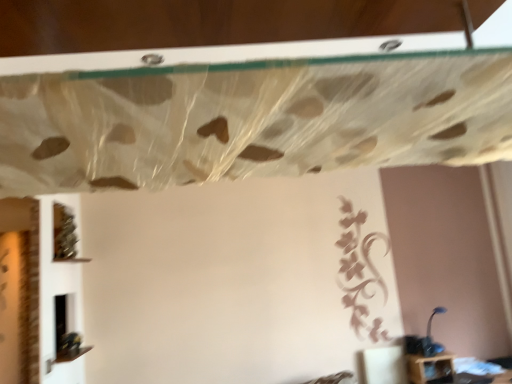
Question: From a real-world perspective, is blue plastic lamp at lower right above or below translucent plastic curtain at upper center?

Choices:
 (A) above
 (B) below

Answer: (B)

Question: Considering the positions of blue plastic lamp at lower right and translucent plastic curtain at upper center in the image, is blue plastic lamp at lower right wider or thinner than translucent plastic curtain at upper center?

Choices:
 (A) thin
 (B) wide

Answer: (A)

Question: Estimate the real-world distances between objects in this image. Which object is closer to the blue plastic lamp at lower right?

Choices:
 (A) translucent plastic curtain at upper center
 (B) green matte vine at lower left

Answer: (B)

Question: Based on their relative distances, which object is farther from the blue plastic lamp at lower right?

Choices:
 (A) translucent plastic curtain at upper center
 (B) green matte vine at lower left

Answer: (A)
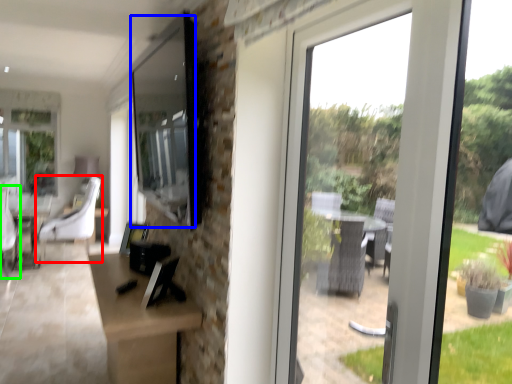
Question: Which object is the farthest from chair (highlighted by a red box)? Choose among these: window screen (highlighted by a blue box) or swivel chair (highlighted by a green box).

Choices:
 (A) window screen
 (B) swivel chair

Answer: (A)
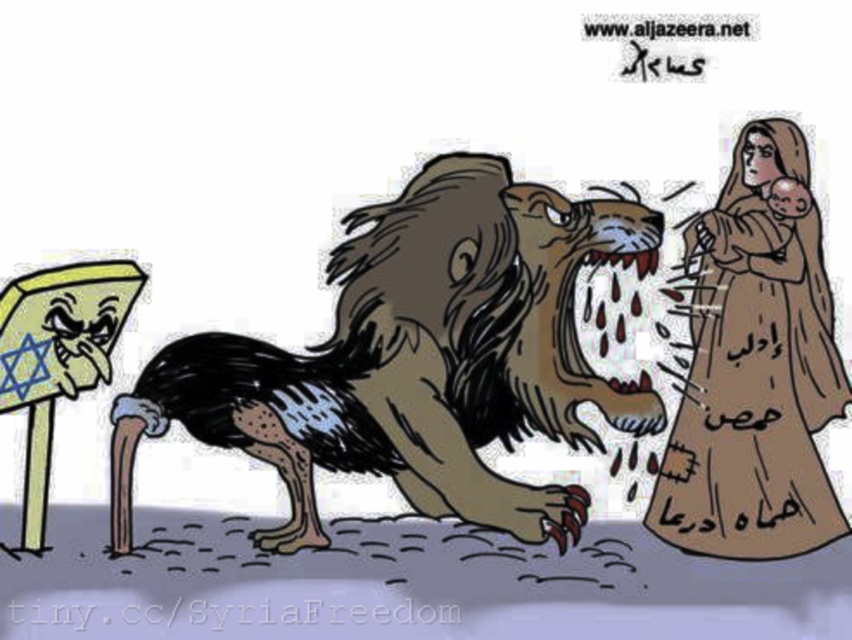
Can you confirm if brown furry lion at center is bigger than brown fabric person at right?

Yes.

Who is positioned more to the left, brown furry lion at center or brown fabric person at right?

brown furry lion at center is more to the left.

The width and height of the screenshot is (852, 640). Find the location of `brown furry lion at center`. brown furry lion at center is located at coordinates (416, 358).

At what (x,y) coordinates should I click in order to perform the action: click on brown furry lion at center. Please return your answer as a coordinate pair (x, y). Image resolution: width=852 pixels, height=640 pixels. Looking at the image, I should click on (416, 358).

Who is higher up, brown fabric person at right or yellow paper sign at left?

Positioned higher is brown fabric person at right.

Who is shorter, brown fabric person at right or yellow paper sign at left?

Standing shorter between the two is yellow paper sign at left.

What are the coordinates of `brown fabric person at right` in the screenshot? It's located at (755, 365).

Locate an element on the screen. The image size is (852, 640). brown fabric person at right is located at coordinates (755, 365).

Is point (367, 456) farther from viewer compared to point (45, 282)?

That is True.

The height and width of the screenshot is (640, 852). I want to click on brown furry lion at center, so click(416, 358).

The height and width of the screenshot is (640, 852). I want to click on brown furry lion at center, so click(x=416, y=358).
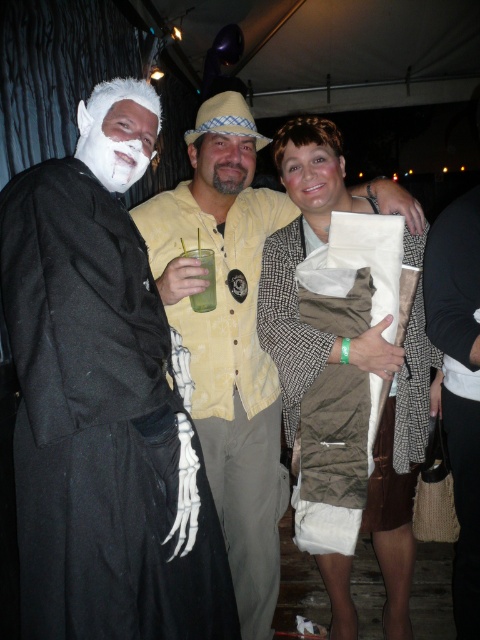
Is matte brown paper bag at center further to camera compared to green translucent plastic cup at center?

No.

Which is behind, point (310, 380) or point (203, 266)?

The point (310, 380) is more distant.

The image size is (480, 640). I want to click on matte brown paper bag at center, so click(363, 372).

Locate an element on the screen. matte brown paper bag at center is located at coordinates (363, 372).

Who is more forward, (176, 372) or (205, 308)?

Point (176, 372) is in front.

Locate an element on the screen. The height and width of the screenshot is (640, 480). matte black coat at left is located at coordinates (101, 426).

In order to click on matte black coat at left in this screenshot , I will do `click(101, 426)`.

Find the location of `matte black coat at left`. matte black coat at left is located at coordinates (101, 426).

Is point (107, 154) positioned in front of point (233, 168)?

That is True.

Who is more forward, (x=142, y=106) or (x=212, y=188)?

Positioned in front is point (x=142, y=106).

This screenshot has width=480, height=640. Find the location of `white matte face at center`. white matte face at center is located at coordinates (120, 145).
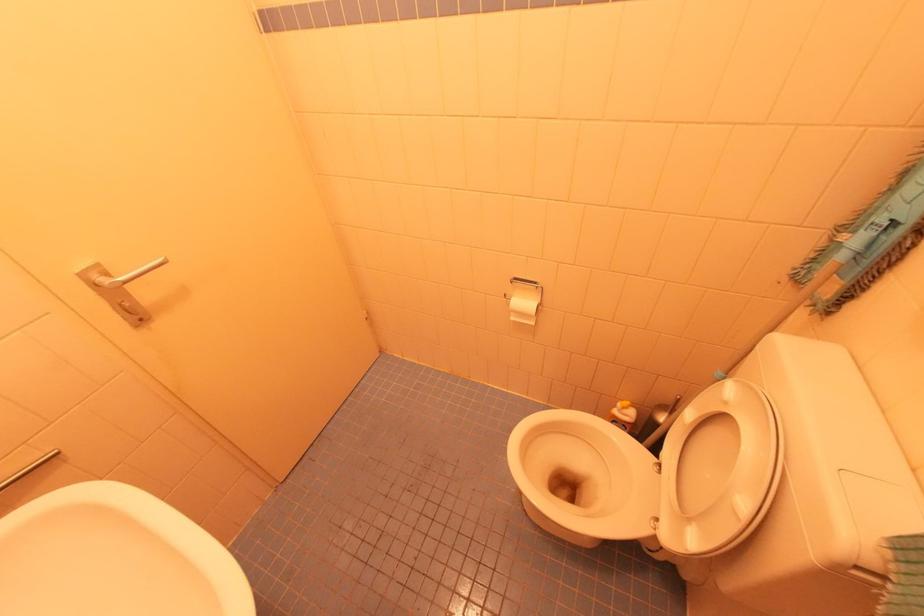
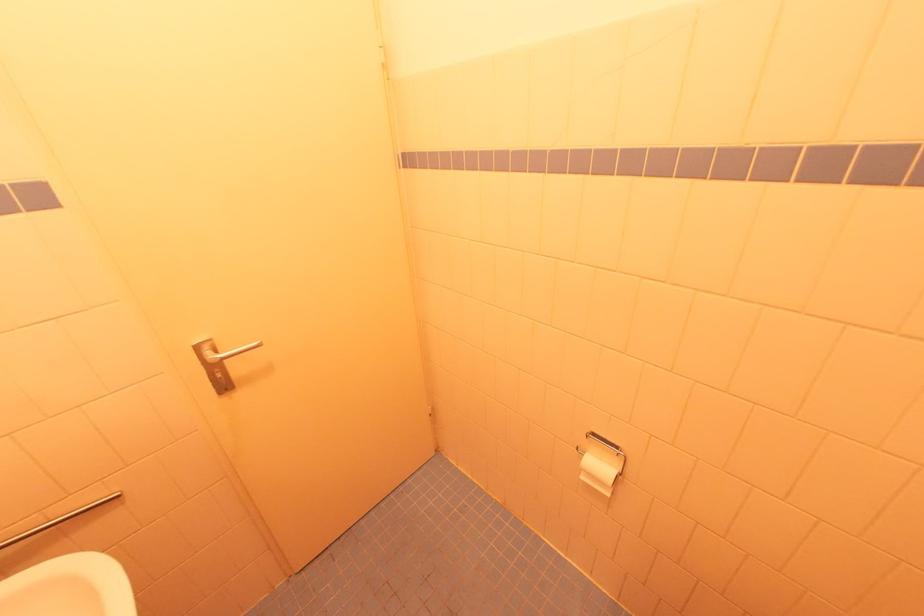
Locate, in the second image, the point that corresponds to point 514,318 in the first image.

(585, 479)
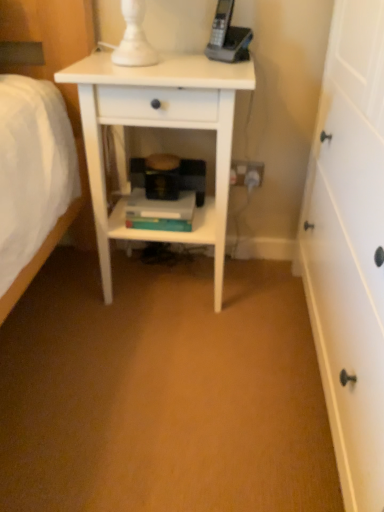
Identify the location of free region under white matte nightstand at center (from a real-world perspective). (162, 282).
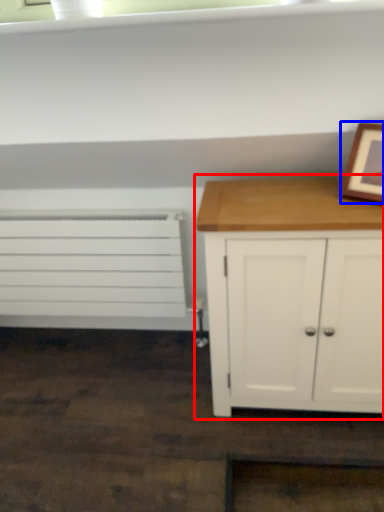
Question: Which object appears closest to the camera in this image, chest of drawers (highlighted by a red box) or picture frame (highlighted by a blue box)?

Choices:
 (A) chest of drawers
 (B) picture frame

Answer: (B)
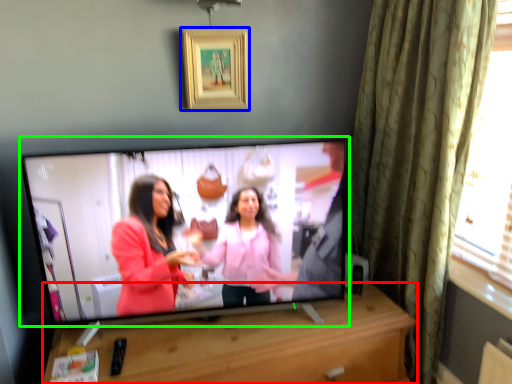
Question: Estimate the real-world distances between objects in this image. Which object is farther from furniture (highlighted by a red box), picture frame (highlighted by a blue box) or television (highlighted by a green box)?

Choices:
 (A) picture frame
 (B) television

Answer: (A)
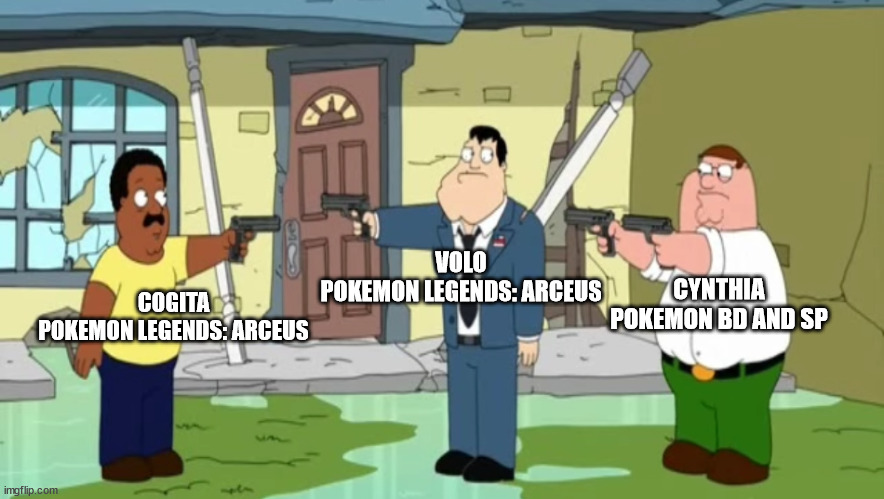
At what (x,y) coordinates should I click in order to perform the action: click on window. Please return your answer as a coordinate pair (x, y). The width and height of the screenshot is (884, 499). Looking at the image, I should click on (96, 151).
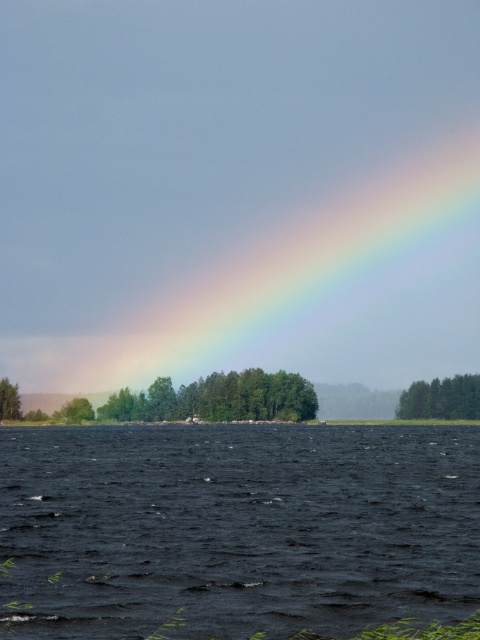
What is located at the coordinates point (218, 397) in the image?

The coordinates point (218, 397) indicate the location of green leafy trees at center.

You are standing on the shore looking at the dark blue water at center. Which direction should you face to see the rainbow above the water?

The rainbow is positioned relative to the sun, so if you are facing the dark blue water at center, you should turn to face away from the sun to see the rainbow above the water.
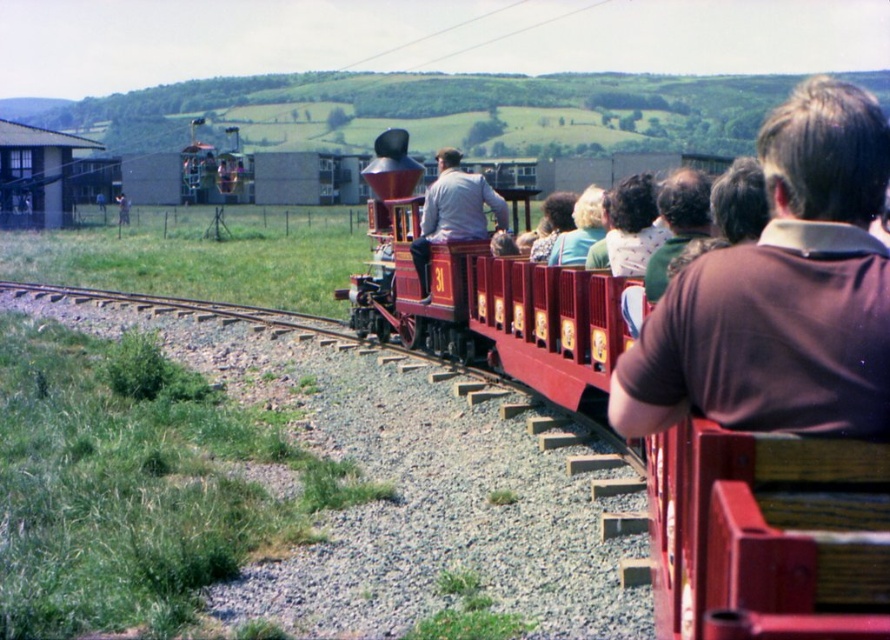
Can you confirm if wooden bench at center is positioned above brown shirt at upper right?

Yes.

Does point (709, 564) come farther from viewer compared to point (701, 298)?

No, it is not.

At what (x,y) coordinates should I click in order to perform the action: click on wooden bench at center. Please return your answer as a coordinate pair (x, y). The width and height of the screenshot is (890, 640). Looking at the image, I should click on (765, 524).

Which is above, brown shirt at upper right or light gray fabric jacket at center?

light gray fabric jacket at center is above.

Locate an element on the screen. brown shirt at upper right is located at coordinates (781, 292).

Where is `brown shirt at upper right`? This screenshot has height=640, width=890. brown shirt at upper right is located at coordinates (781, 292).

Is wooden bench at center below light gray fabric jacket at center?

Yes.

Is point (384, 141) farther from camera compared to point (419, 273)?

Yes, it is behind point (419, 273).

The width and height of the screenshot is (890, 640). In order to click on wooden bench at center in this screenshot , I will do `click(765, 524)`.

You are a GUI agent. You are given a task and a screenshot of the screen. Output one action in this format:
    pyautogui.click(x=<x>, y=<y>)
    Task: Click on the wooden bench at center
    
    Given the screenshot: What is the action you would take?
    (x=765, y=524)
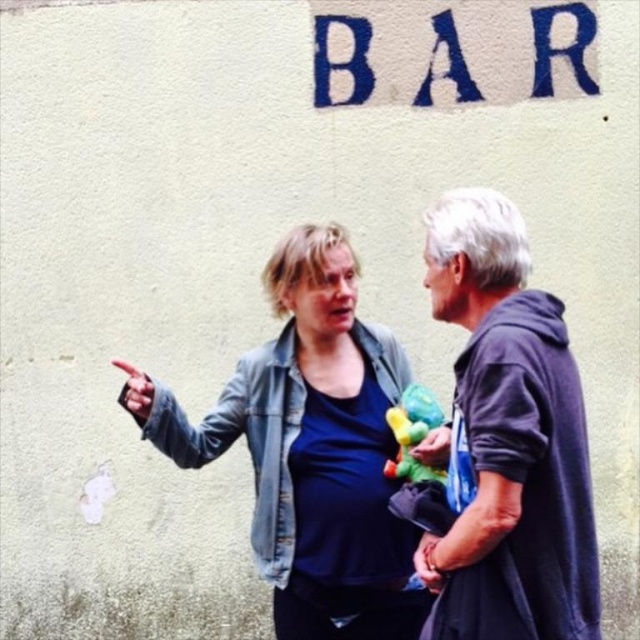
Does dark gray hoodie at right have a larger size compared to multicolored plush toy at center?

Correct, dark gray hoodie at right is larger in size than multicolored plush toy at center.

Can you confirm if dark gray hoodie at right is shorter than multicolored plush toy at center?

No, dark gray hoodie at right is not shorter than multicolored plush toy at center.

Is point (515, 298) in front of point (410, 387)?

Yes, it is in front of point (410, 387).

In order to click on dark gray hoodie at right in this screenshot , I will do `click(509, 435)`.

Does denim jacket at upper left have a lesser width compared to dark gray hoodie at right?

No.

Does denim jacket at upper left have a lesser height compared to dark gray hoodie at right?

No.

Which is behind, point (376, 509) or point (422, 552)?

Positioned behind is point (376, 509).

Where is `denim jacket at upper left`? Image resolution: width=640 pixels, height=640 pixels. denim jacket at upper left is located at coordinates (310, 449).

Which is more to the left, denim jacket at upper left or multicolored plush toy at center?

denim jacket at upper left

At what (x,y) coordinates should I click in order to perform the action: click on denim jacket at upper left. Please return your answer as a coordinate pair (x, y). Looking at the image, I should click on (310, 449).

Locate an element on the screen. The height and width of the screenshot is (640, 640). denim jacket at upper left is located at coordinates (310, 449).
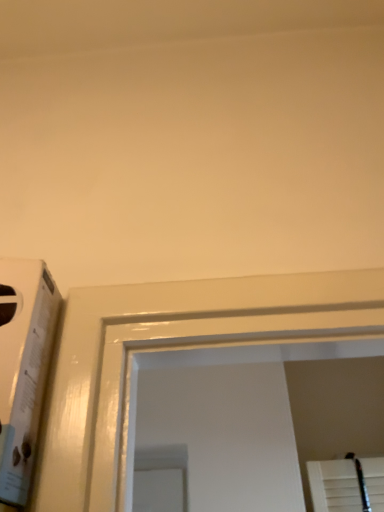
The width and height of the screenshot is (384, 512). Find the location of `white cardboard box at left`. white cardboard box at left is located at coordinates (23, 367).

What do you see at coordinates (23, 367) in the screenshot? The height and width of the screenshot is (512, 384). I see `white cardboard box at left` at bounding box center [23, 367].

This screenshot has height=512, width=384. I want to click on white cardboard box at left, so click(23, 367).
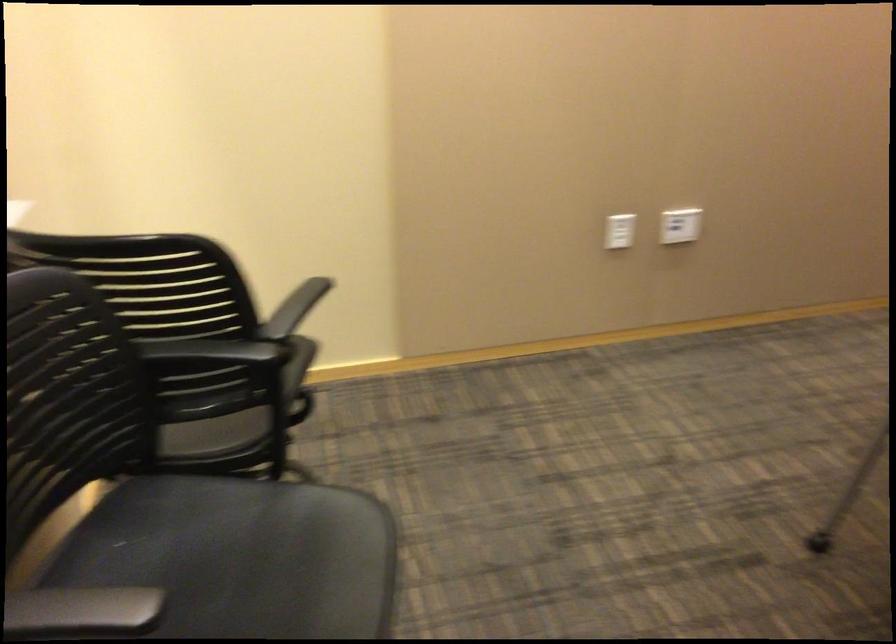
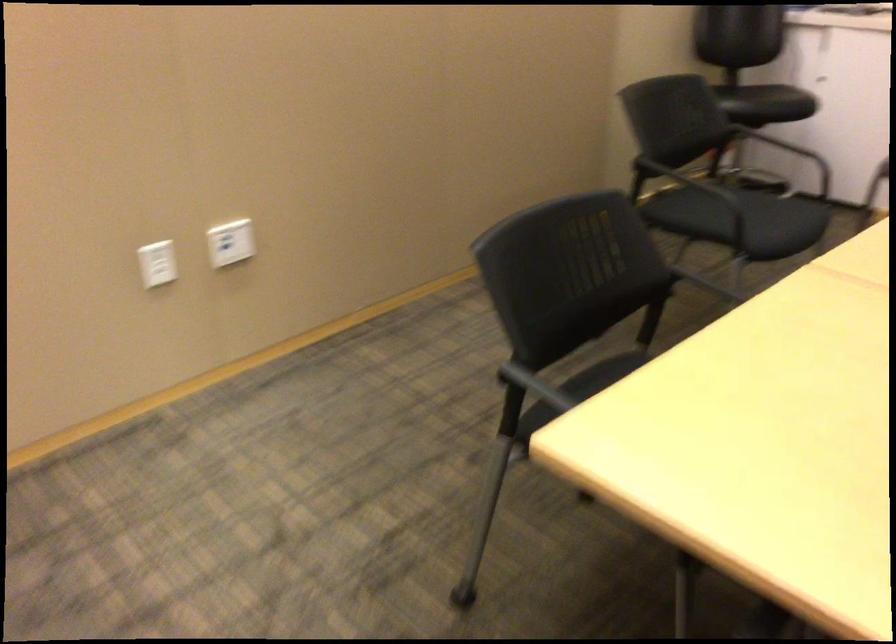
Question: The first image is from the beginning of the video and the second image is from the end. How did the camera likely rotate when shooting the video?

Choices:
 (A) Left
 (B) Right
 (C) Up
 (D) Down

Answer: (B)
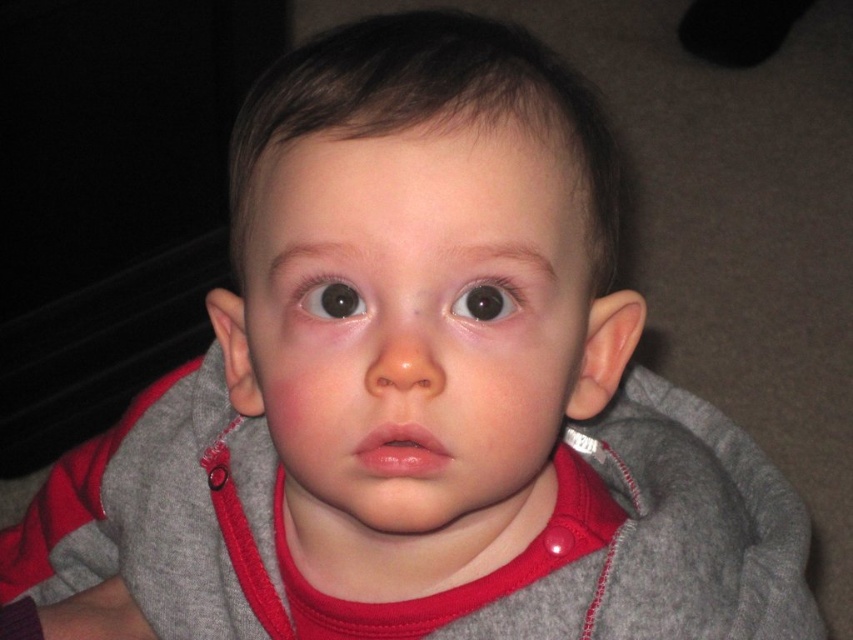
Question: Can you confirm if smooth skin face at center is bigger than black glossy eye at center?

Choices:
 (A) yes
 (B) no

Answer: (A)

Question: Can you confirm if smooth skin face at center is positioned below black glossy eye at center?

Choices:
 (A) no
 (B) yes

Answer: (B)

Question: Does black glossy eye at center appear on the left side of brown glossy eye at center?

Choices:
 (A) yes
 (B) no

Answer: (B)

Question: Which point is farther to the camera?

Choices:
 (A) smooth skin face at center
 (B) brown glossy eye at center

Answer: (B)

Question: Considering the real-world distances, which object is closest to the brown glossy eye at center?

Choices:
 (A) black glossy eye at center
 (B) smooth skin face at center

Answer: (A)

Question: Which object appears closest to the camera in this image?

Choices:
 (A) brown glossy eye at center
 (B) smooth skin face at center
 (C) black glossy eye at center

Answer: (B)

▸ STATED EXERCISE
Reproduce verbatim the lines between the one containing "What are the" and the one containing "so click(416, 358).", inclusive.

▸ ANSWER
What are the coordinates of `brown fabric person at right` in the screenshot? It's located at (755, 365).

Locate an element on the screen. The image size is (852, 640). brown fabric person at right is located at coordinates (755, 365).

Is point (367, 456) farther from viewer compared to point (45, 282)?

That is True.

The height and width of the screenshot is (640, 852). I want to click on brown furry lion at center, so click(416, 358).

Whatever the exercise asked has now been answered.